▶ _AIM OF THE EXERCISE_
Your copy should match the listing below word for word, with no images in it.

▶ _EXERCISE MATERIALS_
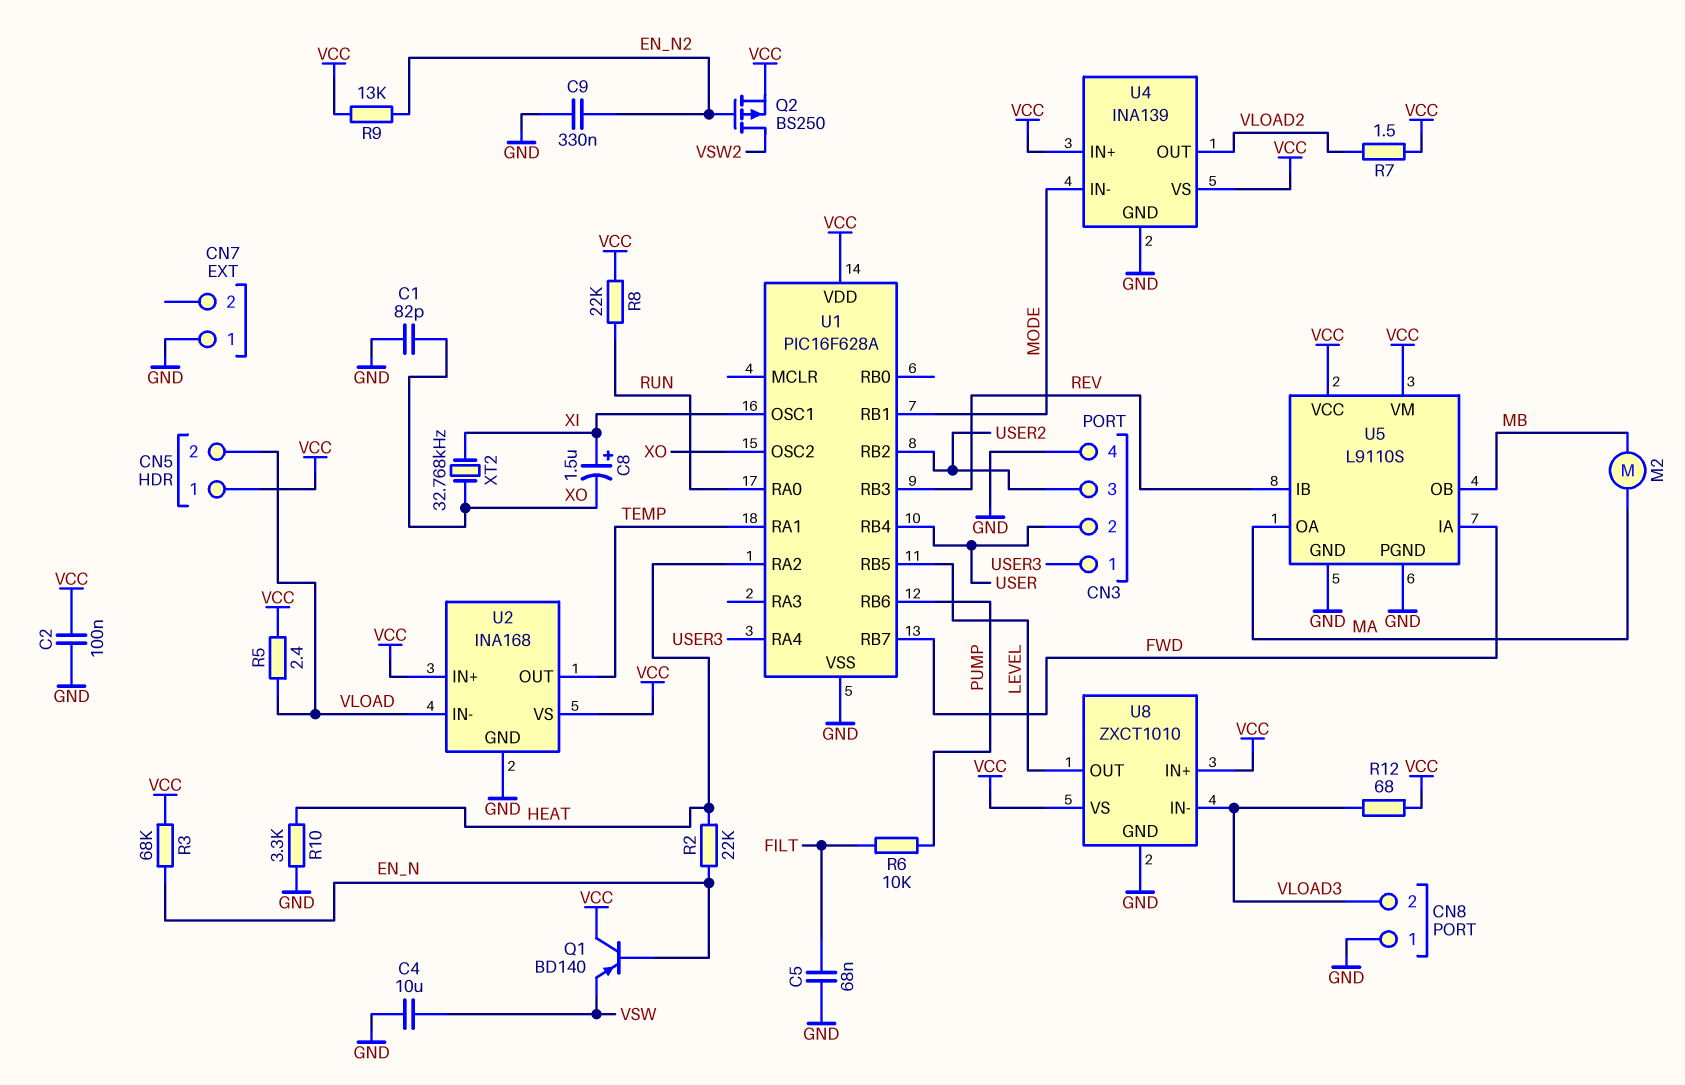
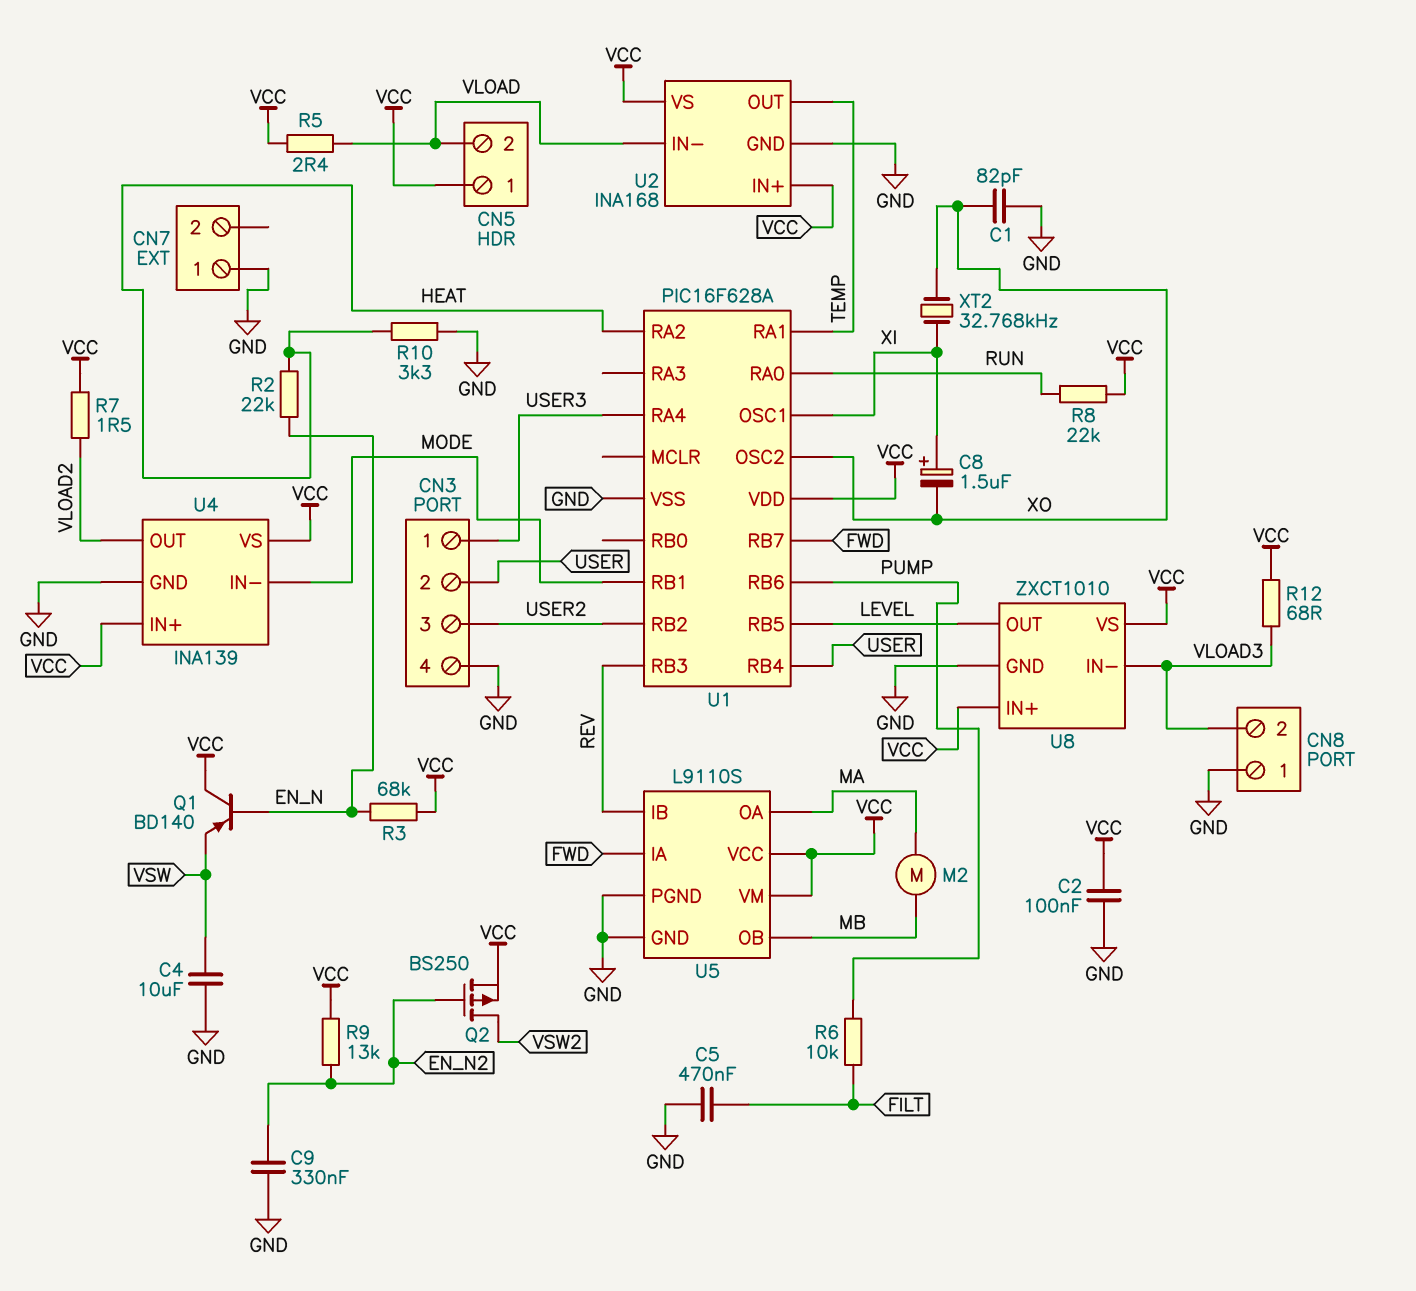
C5: 68nF (FILT, GND) -> 470nF (FILT, GND)

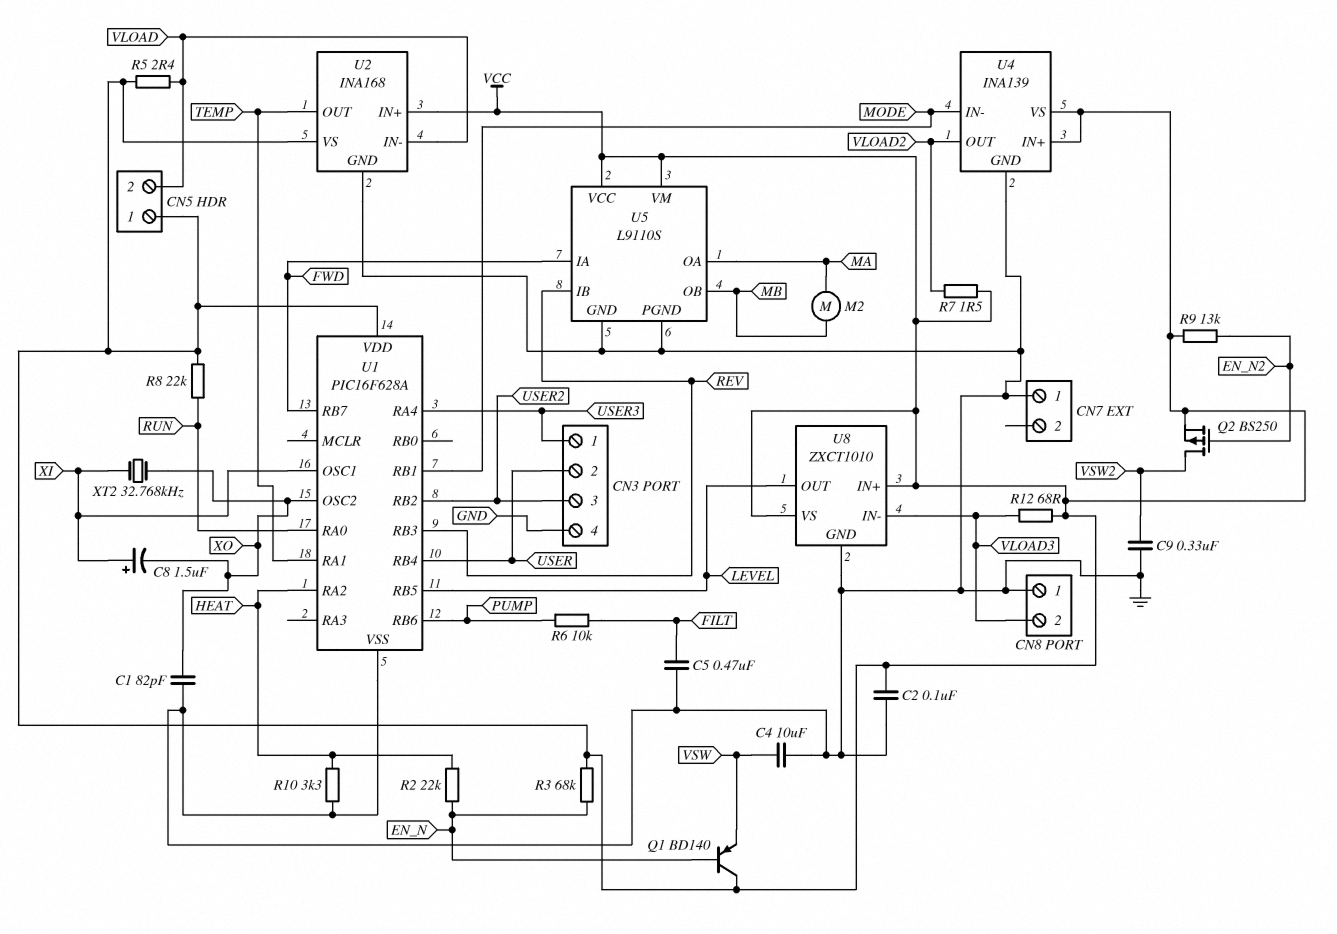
C9: 330nF (EN_N2, GND) -> 330nF (GND, VSW2)

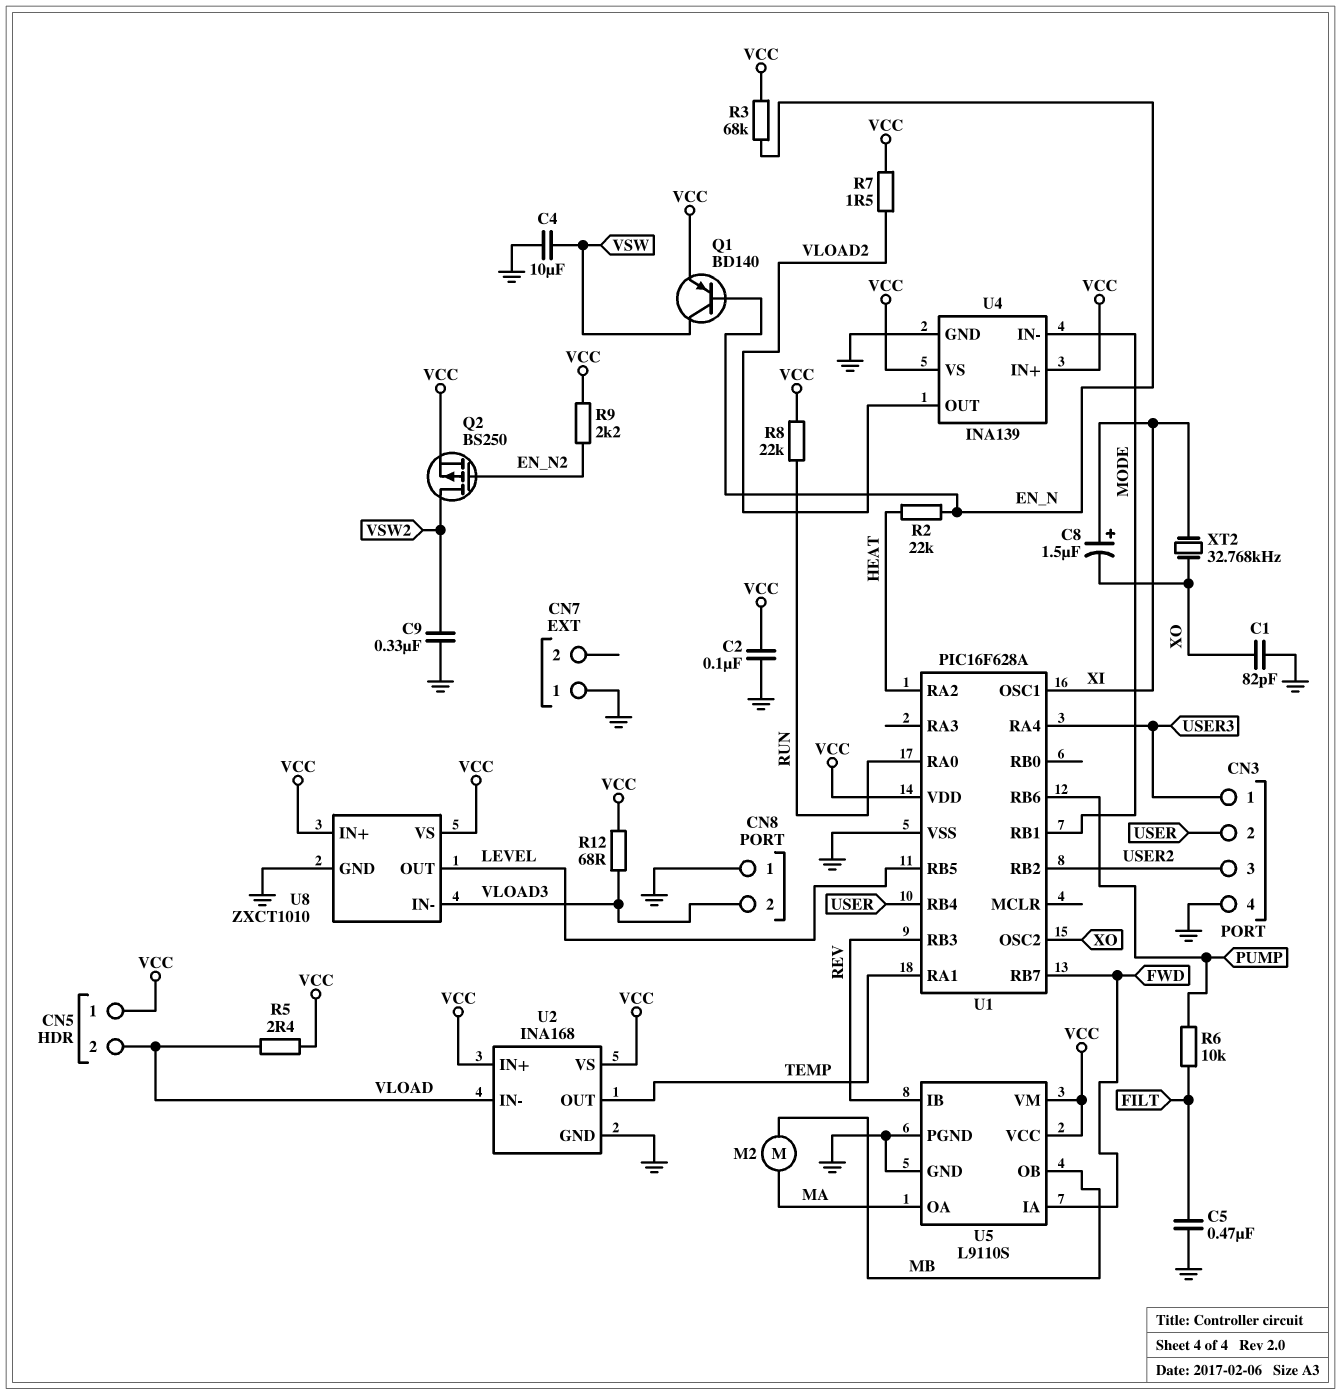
Q1: PNP BD140 (B EN_N, C VCC, E VSW) -> PNP BD140 (B EN_N, C VSW, E VCC)
R9: 13k (EN_N2, VCC) -> 2.2k (EN_N2, VCC)
R10: 3.3k (GND, HEAT) -> none

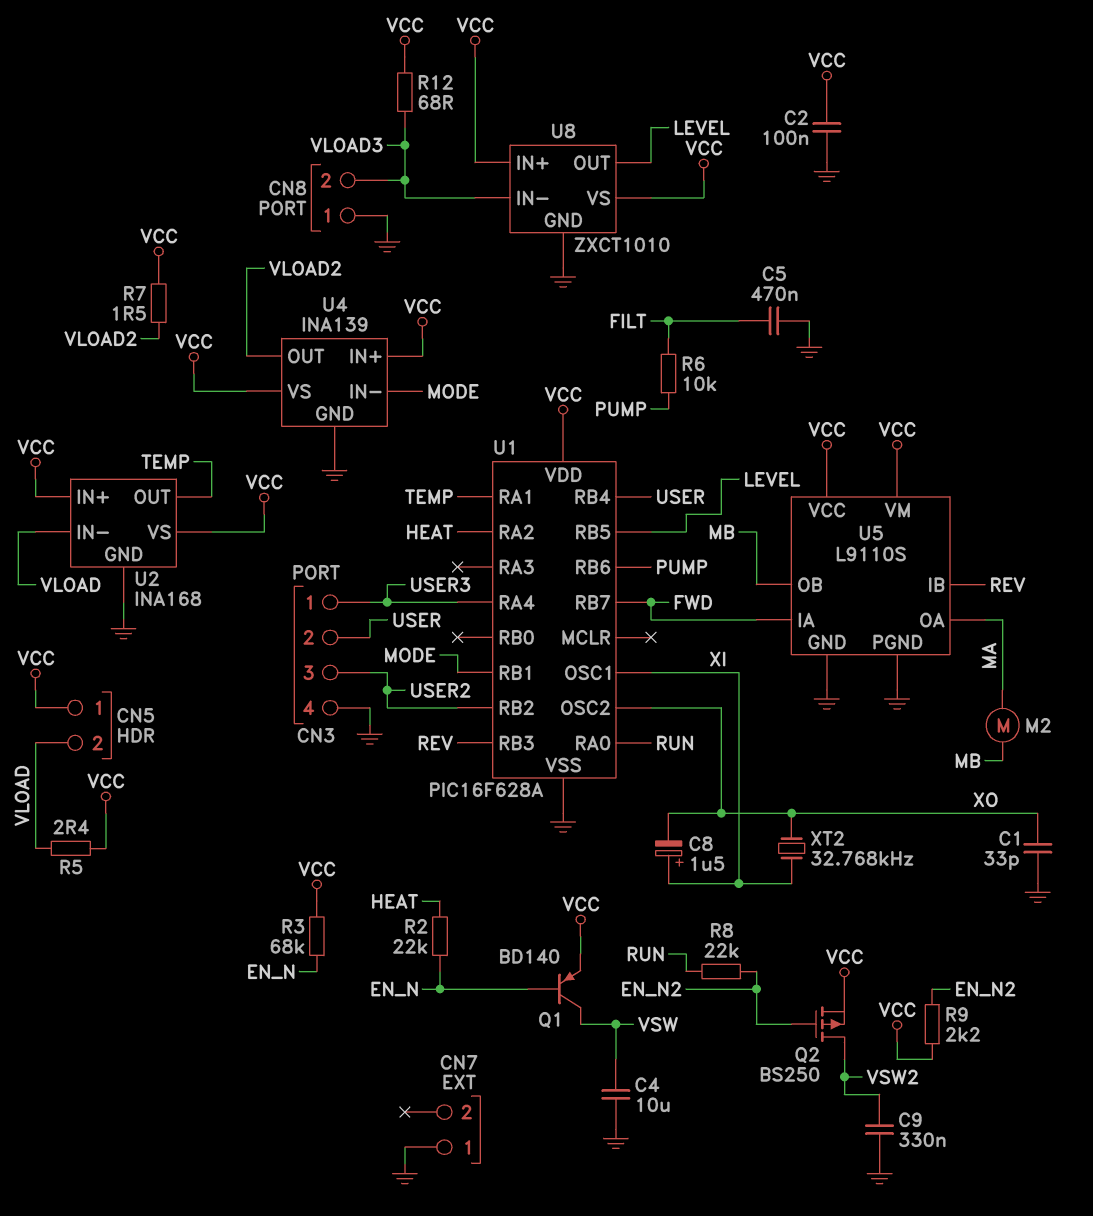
C1: 82pF (GND, XO) -> 33pF (GND, XO)
R8: 22k (RUN, VCC) -> 22k (EN_N2, RUN)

▶ _WRITTEN REPLY_
C5: 68nF (FILT, GND) -> 470nF (FILT, GND)

C9: 330nF (EN_N2, GND) -> 330nF (GND, VSW2)

Q1: PNP BD140 (B EN_N, C VCC, E VSW) -> PNP BD140 (B EN_N, C VSW, E VCC)
R9: 13k (EN_N2, VCC) -> 2.2k (EN_N2, VCC)
R10: 3.3k (GND, HEAT) -> none

C1: 82pF (GND, XO) -> 33pF (GND, XO)
R8: 22k (RUN, VCC) -> 22k (EN_N2, RUN)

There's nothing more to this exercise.